§ Try it:
Each line of the listing below that includes "moved" must be copied.

Extracted records: Begin

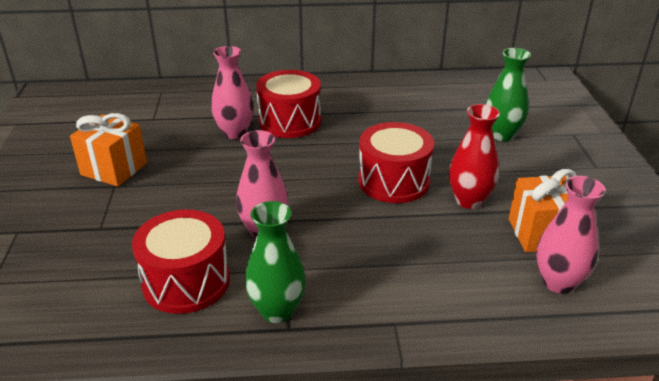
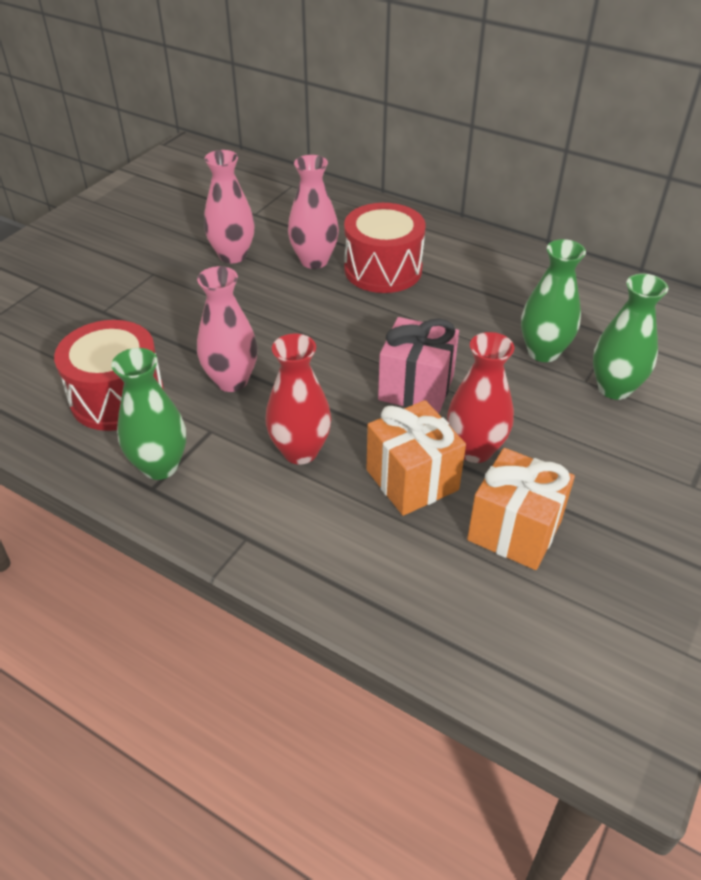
camera: 35 degrees right, 10 degrees up
orange gift [70,113,147,186] -> orange gift moved to [367,400,466,516]
red drum [358,122,434,203] -> pink gift [378,317,459,414]
pink vase [536,176,606,294] -> pink vase moved to [204,150,255,263]
none -> red vase [265,333,331,465]
none -> green vase [521,239,586,362]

Extracted records: End

§ Problem solution:
orange gift [70,113,147,186] -> orange gift moved to [367,400,466,516]
pink vase [536,176,606,294] -> pink vase moved to [204,150,255,263]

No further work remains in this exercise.